### EXERCISE INSTRUCTIONS
The answer must consist of every line in the data that contains "black".

Stored data

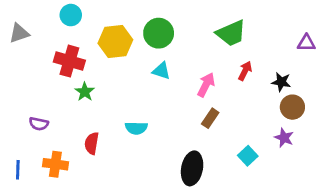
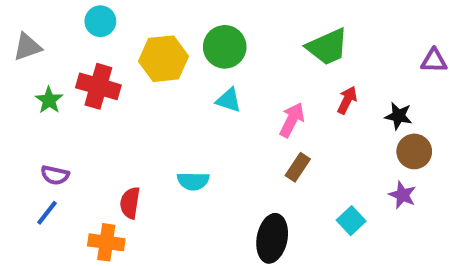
green star: (85, 92) -> (49, 100), moved
orange cross: (55, 164) -> (106, 242), moved
blue line: (18, 170) -> (47, 213), moved, turned 36

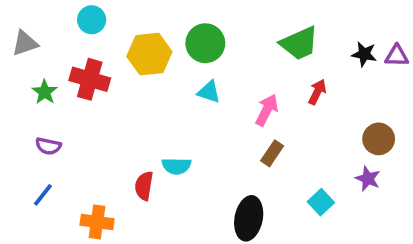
black star: (398, 116) -> (364, 54), moved
purple semicircle: (55, 175) -> (48, 146), moved
red semicircle: (130, 203) -> (144, 186), moved

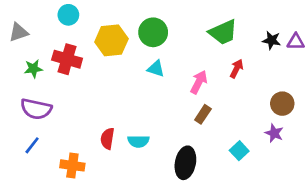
green star: (45, 92) -> (33, 69), turned 30
purple semicircle: (48, 146) -> (36, 109), size x1.6
cyan semicircle: (176, 166) -> (138, 141), moved

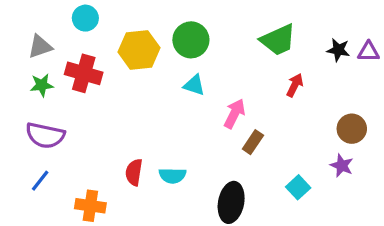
gray triangle: (19, 32) -> (40, 47), moved
pink arrow: (199, 82) -> (234, 114), moved

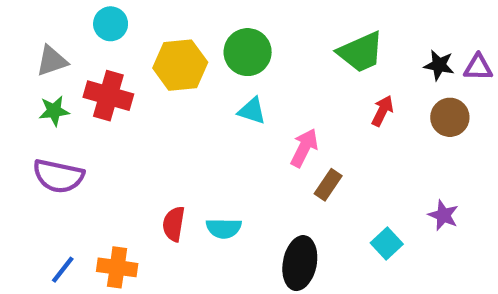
brown circle: (352, 129) -> (450, 117), moved
blue line: (40, 181) -> (63, 270), moved

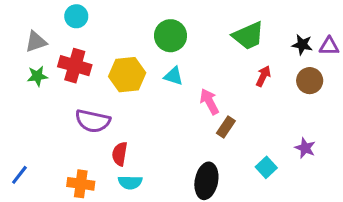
yellow hexagon: (180, 65) -> (127, 75), moved
pink arrow: (304, 148) -> (209, 102), turned -55
purple semicircle: (58, 176) -> (93, 121), moved
cyan semicircle: (224, 228) -> (130, 182), moved
blue line: (63, 270) -> (19, 175), moved

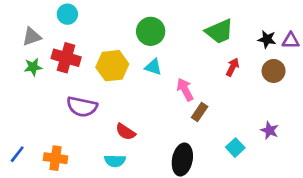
red semicircle: (120, 154) -> (126, 132), moved, turned -66
orange cross: (81, 184) -> (56, 158), moved

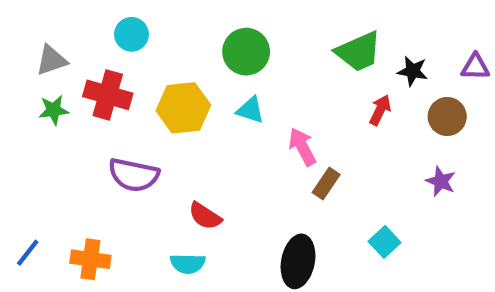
cyan circle: (67, 14) -> (131, 34), moved
black star: (267, 39) -> (413, 71), moved
purple star: (270, 130) -> (441, 181), moved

### EXPECTED OUTPUT
black star: (398, 116) -> (364, 54), moved
black star: (267, 39) -> (413, 71), moved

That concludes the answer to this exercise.